Records provided:

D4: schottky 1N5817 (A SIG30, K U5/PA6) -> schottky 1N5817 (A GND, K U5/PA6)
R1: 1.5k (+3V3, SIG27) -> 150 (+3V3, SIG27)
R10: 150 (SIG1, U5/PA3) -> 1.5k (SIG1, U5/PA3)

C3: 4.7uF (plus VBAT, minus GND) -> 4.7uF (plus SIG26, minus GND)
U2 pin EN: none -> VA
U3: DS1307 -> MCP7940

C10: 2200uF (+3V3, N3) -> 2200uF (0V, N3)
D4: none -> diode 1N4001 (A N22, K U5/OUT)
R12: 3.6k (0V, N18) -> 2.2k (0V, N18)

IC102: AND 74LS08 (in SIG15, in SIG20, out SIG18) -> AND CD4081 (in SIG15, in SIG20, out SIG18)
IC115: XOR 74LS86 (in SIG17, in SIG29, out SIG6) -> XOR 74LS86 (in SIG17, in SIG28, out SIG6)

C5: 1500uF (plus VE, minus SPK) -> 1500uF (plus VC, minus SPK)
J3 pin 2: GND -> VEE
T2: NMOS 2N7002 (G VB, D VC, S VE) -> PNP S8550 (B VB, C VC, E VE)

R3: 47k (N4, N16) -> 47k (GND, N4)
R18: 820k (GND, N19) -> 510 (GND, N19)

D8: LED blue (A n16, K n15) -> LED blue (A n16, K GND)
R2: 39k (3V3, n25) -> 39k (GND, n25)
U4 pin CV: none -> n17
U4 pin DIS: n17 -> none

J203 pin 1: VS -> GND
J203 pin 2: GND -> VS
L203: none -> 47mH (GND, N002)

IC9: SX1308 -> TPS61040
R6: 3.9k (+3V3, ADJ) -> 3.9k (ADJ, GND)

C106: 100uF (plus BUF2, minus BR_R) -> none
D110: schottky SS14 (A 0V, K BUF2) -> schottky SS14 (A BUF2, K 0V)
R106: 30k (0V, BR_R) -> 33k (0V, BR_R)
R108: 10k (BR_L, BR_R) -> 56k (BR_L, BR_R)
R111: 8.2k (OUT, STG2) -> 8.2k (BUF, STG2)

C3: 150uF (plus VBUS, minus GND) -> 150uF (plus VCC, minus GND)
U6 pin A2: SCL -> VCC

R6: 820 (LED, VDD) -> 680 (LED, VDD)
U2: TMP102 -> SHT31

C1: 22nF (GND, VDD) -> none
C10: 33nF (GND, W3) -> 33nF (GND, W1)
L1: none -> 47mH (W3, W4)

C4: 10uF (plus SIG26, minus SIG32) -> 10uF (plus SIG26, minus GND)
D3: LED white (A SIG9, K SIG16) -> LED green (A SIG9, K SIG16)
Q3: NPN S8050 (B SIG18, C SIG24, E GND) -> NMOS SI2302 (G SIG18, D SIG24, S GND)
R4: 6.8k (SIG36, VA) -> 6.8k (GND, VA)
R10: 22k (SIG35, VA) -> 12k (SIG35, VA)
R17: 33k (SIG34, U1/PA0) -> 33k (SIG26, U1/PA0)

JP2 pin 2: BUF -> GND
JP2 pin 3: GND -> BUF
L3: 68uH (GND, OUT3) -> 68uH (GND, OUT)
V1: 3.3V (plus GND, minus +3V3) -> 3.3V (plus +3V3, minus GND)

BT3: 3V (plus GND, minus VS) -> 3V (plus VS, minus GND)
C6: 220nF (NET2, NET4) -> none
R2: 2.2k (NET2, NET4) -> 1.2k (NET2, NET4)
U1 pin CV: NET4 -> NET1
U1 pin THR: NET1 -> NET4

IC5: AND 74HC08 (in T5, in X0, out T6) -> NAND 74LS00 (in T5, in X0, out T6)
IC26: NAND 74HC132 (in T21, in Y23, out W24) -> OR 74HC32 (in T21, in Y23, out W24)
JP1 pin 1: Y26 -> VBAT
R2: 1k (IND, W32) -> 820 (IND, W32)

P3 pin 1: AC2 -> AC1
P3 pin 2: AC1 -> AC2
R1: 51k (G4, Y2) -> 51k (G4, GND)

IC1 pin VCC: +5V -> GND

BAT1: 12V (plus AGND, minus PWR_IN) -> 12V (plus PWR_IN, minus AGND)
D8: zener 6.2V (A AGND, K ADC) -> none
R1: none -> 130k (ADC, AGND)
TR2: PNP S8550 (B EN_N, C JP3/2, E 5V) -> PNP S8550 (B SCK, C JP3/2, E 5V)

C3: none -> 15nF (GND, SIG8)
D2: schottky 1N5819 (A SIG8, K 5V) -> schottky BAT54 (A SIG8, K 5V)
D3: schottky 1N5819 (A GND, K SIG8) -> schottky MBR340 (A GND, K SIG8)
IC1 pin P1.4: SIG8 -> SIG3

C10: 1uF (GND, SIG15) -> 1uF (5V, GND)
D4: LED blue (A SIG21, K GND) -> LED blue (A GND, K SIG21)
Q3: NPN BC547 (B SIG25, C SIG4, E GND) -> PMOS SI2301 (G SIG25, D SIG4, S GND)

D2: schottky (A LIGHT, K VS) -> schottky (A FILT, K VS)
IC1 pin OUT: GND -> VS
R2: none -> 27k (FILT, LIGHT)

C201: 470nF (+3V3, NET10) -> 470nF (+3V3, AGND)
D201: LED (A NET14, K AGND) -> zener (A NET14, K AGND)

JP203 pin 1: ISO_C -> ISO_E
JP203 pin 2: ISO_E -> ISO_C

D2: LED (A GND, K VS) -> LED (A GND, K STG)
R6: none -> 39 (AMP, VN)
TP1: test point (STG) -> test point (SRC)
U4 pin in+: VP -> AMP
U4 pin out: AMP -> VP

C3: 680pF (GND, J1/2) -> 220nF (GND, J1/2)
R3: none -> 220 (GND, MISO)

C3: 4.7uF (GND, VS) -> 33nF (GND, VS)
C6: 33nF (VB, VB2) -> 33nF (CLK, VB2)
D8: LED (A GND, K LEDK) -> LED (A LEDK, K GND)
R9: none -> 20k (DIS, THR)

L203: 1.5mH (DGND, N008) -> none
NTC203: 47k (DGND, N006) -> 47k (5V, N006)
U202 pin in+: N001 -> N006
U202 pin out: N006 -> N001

Work instruction: Please write out only the lines from the one containing "Q3: NPN BC547" to the end of the records above, exactly, both ends included.

Written reply:
Q3: NPN BC547 (B SIG25, C SIG4, E GND) -> PMOS SI2301 (G SIG25, D SIG4, S GND)

D2: schottky (A LIGHT, K VS) -> schottky (A FILT, K VS)
IC1 pin OUT: GND -> VS
R2: none -> 27k (FILT, LIGHT)

C201: 470nF (+3V3, NET10) -> 470nF (+3V3, AGND)
D201: LED (A NET14, K AGND) -> zener (A NET14, K AGND)

JP203 pin 1: ISO_C -> ISO_E
JP203 pin 2: ISO_E -> ISO_C

D2: LED (A GND, K VS) -> LED (A GND, K STG)
R6: none -> 39 (AMP, VN)
TP1: test point (STG) -> test point (SRC)
U4 pin in+: VP -> AMP
U4 pin out: AMP -> VP

C3: 680pF (GND, J1/2) -> 220nF (GND, J1/2)
R3: none -> 220 (GND, MISO)

C3: 4.7uF (GND, VS) -> 33nF (GND, VS)
C6: 33nF (VB, VB2) -> 33nF (CLK, VB2)
D8: LED (A GND, K LEDK) -> LED (A LEDK, K GND)
R9: none -> 20k (DIS, THR)

L203: 1.5mH (DGND, N008) -> none
NTC203: 47k (DGND, N006) -> 47k (5V, N006)
U202 pin in+: N001 -> N006
U202 pin out: N006 -> N001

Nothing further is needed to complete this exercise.